Where the word "lime" occurs in a line of the data, return the whole line.

[Opening GIVEN INFORMATION section]

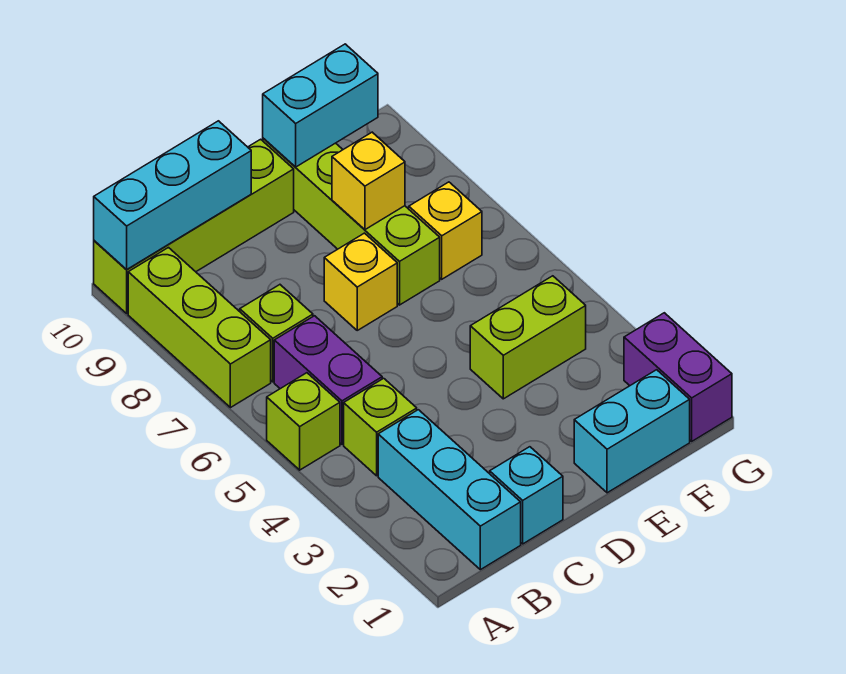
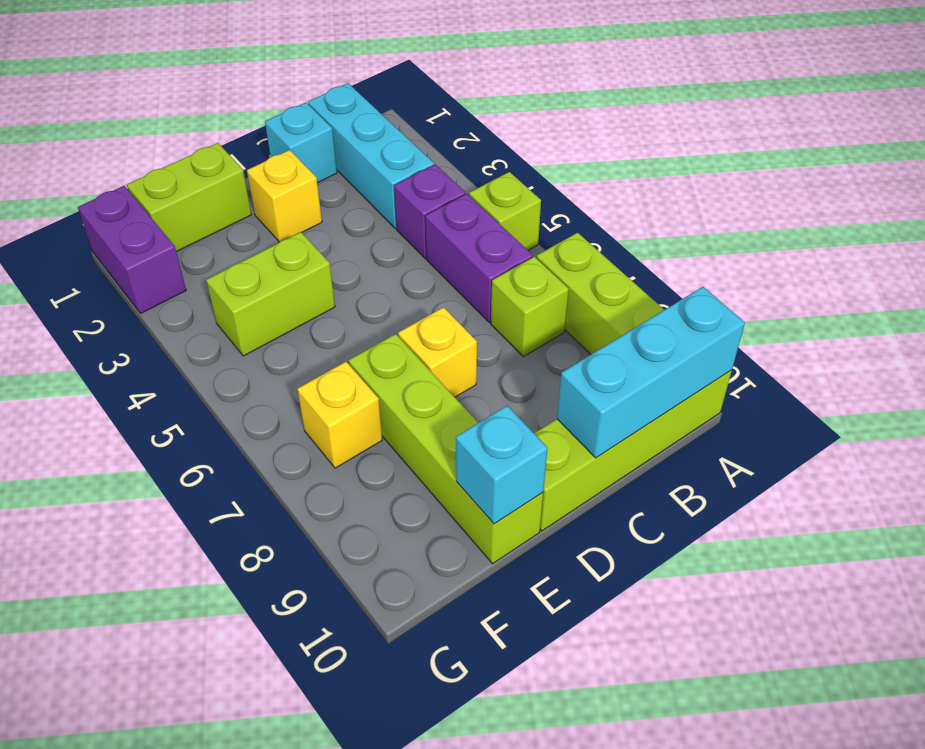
lime brick B4 level 1 -> purple brick B4 level 1
cyan brick E1:F1 level 1 -> lime brick E1:F1 level 1
yellow brick E8 level 2 -> yellow brick D2 level 1
cyan brick E10:F10 level 2 -> cyan brick E10 level 2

[Closing GIVEN INFORMATION section]

SOLUTION:
lime brick B4 level 1 -> purple brick B4 level 1
cyan brick E1:F1 level 1 -> lime brick E1:F1 level 1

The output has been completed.